> [EXTRACTED ENTRIES]:
══════════
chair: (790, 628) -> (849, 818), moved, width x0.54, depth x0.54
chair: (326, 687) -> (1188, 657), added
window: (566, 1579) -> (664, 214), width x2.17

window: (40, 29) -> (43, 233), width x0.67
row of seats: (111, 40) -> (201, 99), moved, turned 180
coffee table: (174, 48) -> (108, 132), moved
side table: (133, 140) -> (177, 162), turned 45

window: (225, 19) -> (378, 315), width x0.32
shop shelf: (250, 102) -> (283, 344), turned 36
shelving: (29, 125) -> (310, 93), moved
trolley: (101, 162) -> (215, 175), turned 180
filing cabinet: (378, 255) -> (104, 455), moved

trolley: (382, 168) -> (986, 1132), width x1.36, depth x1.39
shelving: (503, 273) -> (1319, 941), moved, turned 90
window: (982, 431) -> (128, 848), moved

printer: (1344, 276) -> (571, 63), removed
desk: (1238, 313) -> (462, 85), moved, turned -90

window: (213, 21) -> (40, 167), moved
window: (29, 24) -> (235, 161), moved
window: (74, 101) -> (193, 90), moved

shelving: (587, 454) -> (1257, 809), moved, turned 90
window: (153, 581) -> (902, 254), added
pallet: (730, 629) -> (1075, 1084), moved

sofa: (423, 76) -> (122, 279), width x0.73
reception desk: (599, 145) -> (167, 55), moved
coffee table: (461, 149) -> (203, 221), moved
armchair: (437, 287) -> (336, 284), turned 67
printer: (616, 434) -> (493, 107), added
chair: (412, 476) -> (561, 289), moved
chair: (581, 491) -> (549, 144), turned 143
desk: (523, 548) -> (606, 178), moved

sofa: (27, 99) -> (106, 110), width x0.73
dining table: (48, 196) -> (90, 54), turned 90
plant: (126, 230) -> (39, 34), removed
══════════
> [WORK TO COMPLETE]: Repeat all the lines above, keeping them exactly as they are.

> [PROBLEM SOLUTION]:
chair: (790, 628) -> (849, 818), moved, width x0.54, depth x0.54
chair: (326, 687) -> (1188, 657), added
window: (566, 1579) -> (664, 214), width x2.17

window: (40, 29) -> (43, 233), width x0.67
row of seats: (111, 40) -> (201, 99), moved, turned 180
coffee table: (174, 48) -> (108, 132), moved
side table: (133, 140) -> (177, 162), turned 45

window: (225, 19) -> (378, 315), width x0.32
shop shelf: (250, 102) -> (283, 344), turned 36
shelving: (29, 125) -> (310, 93), moved
trolley: (101, 162) -> (215, 175), turned 180
filing cabinet: (378, 255) -> (104, 455), moved

trolley: (382, 168) -> (986, 1132), width x1.36, depth x1.39
shelving: (503, 273) -> (1319, 941), moved, turned 90
window: (982, 431) -> (128, 848), moved

printer: (1344, 276) -> (571, 63), removed
desk: (1238, 313) -> (462, 85), moved, turned -90

window: (213, 21) -> (40, 167), moved
window: (29, 24) -> (235, 161), moved
window: (74, 101) -> (193, 90), moved

shelving: (587, 454) -> (1257, 809), moved, turned 90
window: (153, 581) -> (902, 254), added
pallet: (730, 629) -> (1075, 1084), moved

sofa: (423, 76) -> (122, 279), width x0.73
reception desk: (599, 145) -> (167, 55), moved
coffee table: (461, 149) -> (203, 221), moved
armchair: (437, 287) -> (336, 284), turned 67
printer: (616, 434) -> (493, 107), added
chair: (412, 476) -> (561, 289), moved
chair: (581, 491) -> (549, 144), turned 143
desk: (523, 548) -> (606, 178), moved

sofa: (27, 99) -> (106, 110), width x0.73
dining table: (48, 196) -> (90, 54), turned 90
plant: (126, 230) -> (39, 34), removed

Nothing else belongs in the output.